- Records to process -
------------

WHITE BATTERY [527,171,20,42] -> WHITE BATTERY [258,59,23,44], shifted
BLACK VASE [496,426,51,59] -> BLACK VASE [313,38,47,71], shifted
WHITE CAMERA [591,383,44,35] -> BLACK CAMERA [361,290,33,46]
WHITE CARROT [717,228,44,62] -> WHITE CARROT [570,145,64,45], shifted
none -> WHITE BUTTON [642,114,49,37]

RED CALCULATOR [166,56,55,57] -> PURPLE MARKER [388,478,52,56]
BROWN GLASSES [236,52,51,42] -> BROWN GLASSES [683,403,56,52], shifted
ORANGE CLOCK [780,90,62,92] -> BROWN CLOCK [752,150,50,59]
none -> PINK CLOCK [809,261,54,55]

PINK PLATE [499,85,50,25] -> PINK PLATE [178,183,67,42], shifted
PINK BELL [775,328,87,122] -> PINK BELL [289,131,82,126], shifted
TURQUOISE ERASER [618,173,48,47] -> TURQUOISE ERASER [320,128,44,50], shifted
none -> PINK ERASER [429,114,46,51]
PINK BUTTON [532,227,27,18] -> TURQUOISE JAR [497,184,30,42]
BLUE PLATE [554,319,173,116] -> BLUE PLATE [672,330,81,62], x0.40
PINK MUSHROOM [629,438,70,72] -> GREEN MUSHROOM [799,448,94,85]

------------

- Work to be completed -
Copy the records above faithfully. Begin at their first line, end at the line containing "WHITE CARROT [717,228,44,62]", and include nothing else.

- Completed task -
WHITE BATTERY [527,171,20,42] -> WHITE BATTERY [258,59,23,44], shifted
BLACK VASE [496,426,51,59] -> BLACK VASE [313,38,47,71], shifted
WHITE CAMERA [591,383,44,35] -> BLACK CAMERA [361,290,33,46]
WHITE CARROT [717,228,44,62] -> WHITE CARROT [570,145,64,45], shifted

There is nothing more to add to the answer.